(ACTION ITEM): In the listing below, look for "recolor" and copy every line that has it.

(DATA RECORDS):
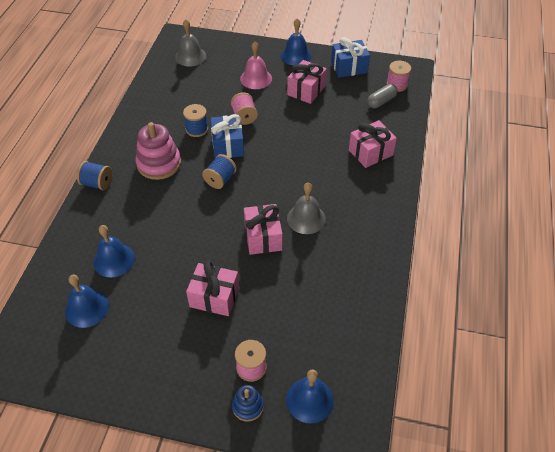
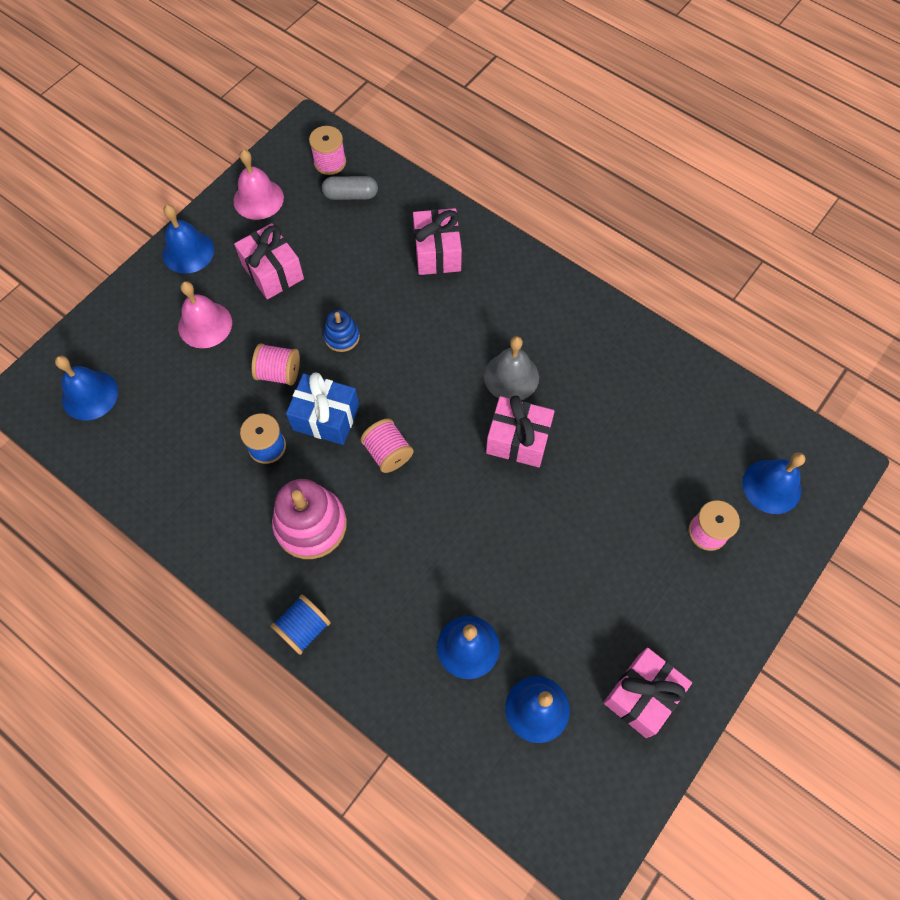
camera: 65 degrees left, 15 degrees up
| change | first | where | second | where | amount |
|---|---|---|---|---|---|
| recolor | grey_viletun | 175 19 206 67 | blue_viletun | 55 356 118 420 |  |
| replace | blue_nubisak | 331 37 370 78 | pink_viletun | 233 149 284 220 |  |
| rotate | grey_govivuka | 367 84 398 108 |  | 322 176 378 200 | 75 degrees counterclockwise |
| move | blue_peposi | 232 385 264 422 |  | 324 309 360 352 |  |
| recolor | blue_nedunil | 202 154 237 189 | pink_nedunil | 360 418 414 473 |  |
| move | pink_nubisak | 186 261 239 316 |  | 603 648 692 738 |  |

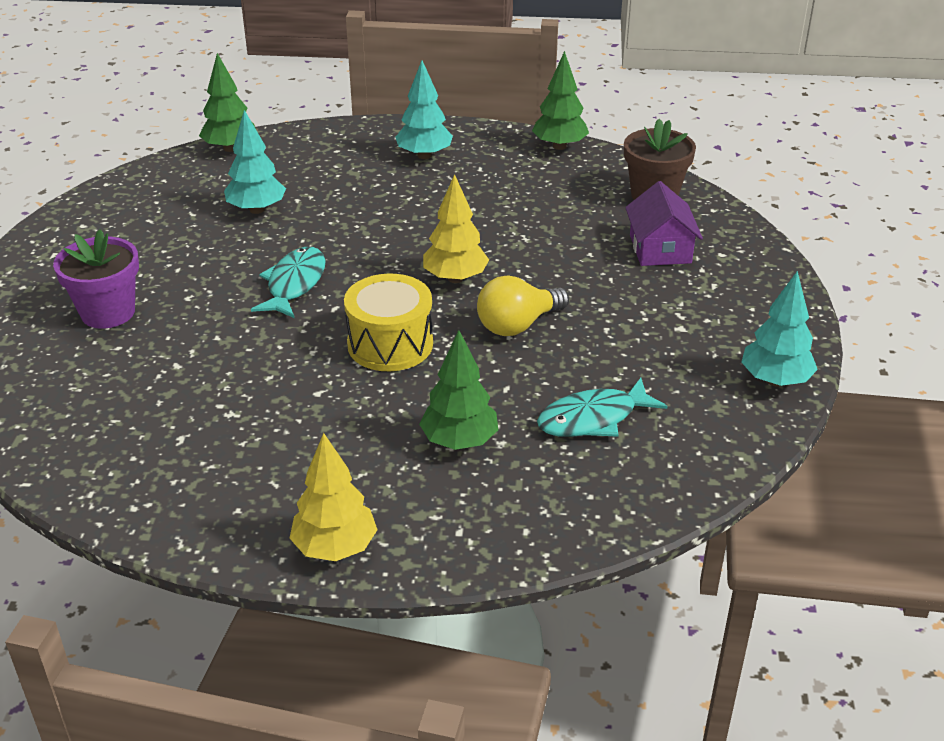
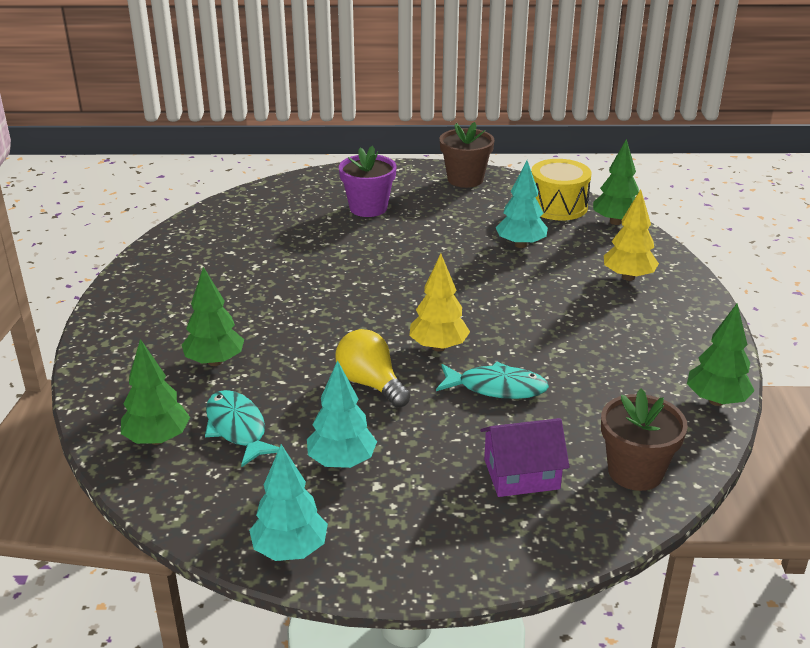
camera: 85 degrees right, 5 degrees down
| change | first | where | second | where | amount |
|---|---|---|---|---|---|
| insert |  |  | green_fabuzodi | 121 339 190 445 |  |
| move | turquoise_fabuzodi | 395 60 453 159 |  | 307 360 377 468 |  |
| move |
...
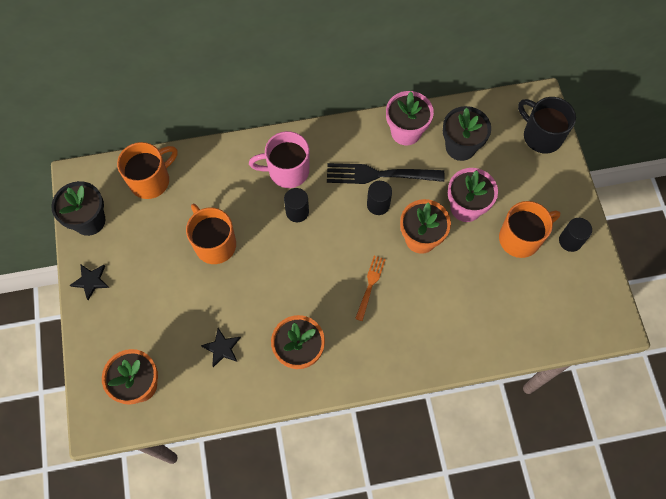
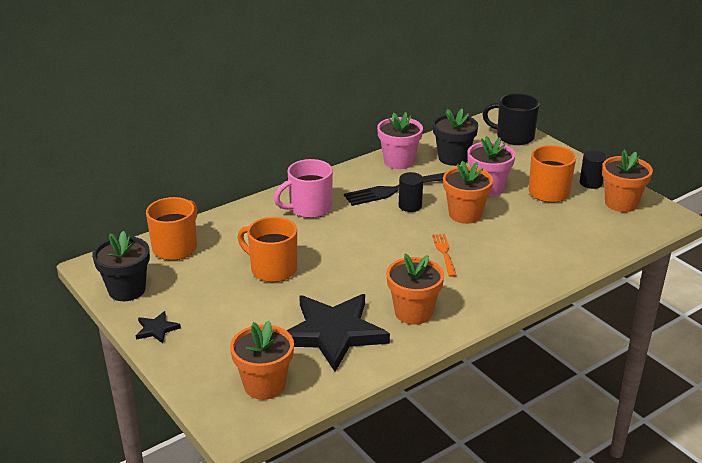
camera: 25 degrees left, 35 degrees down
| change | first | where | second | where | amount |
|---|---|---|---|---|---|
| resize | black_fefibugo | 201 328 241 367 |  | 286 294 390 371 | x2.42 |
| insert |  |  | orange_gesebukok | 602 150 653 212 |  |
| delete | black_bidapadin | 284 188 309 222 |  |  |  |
---
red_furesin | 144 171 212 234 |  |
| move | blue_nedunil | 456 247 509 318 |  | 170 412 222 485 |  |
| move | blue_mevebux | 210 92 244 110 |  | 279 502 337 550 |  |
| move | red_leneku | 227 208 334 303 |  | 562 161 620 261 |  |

(RESPONSE):
| recolor | grey_viletun | 175 19 206 67 | blue_viletun | 55 356 118 420 |  |
| recolor | blue_nedunil | 202 154 237 189 | pink_nedunil | 360 418 414 473 |  |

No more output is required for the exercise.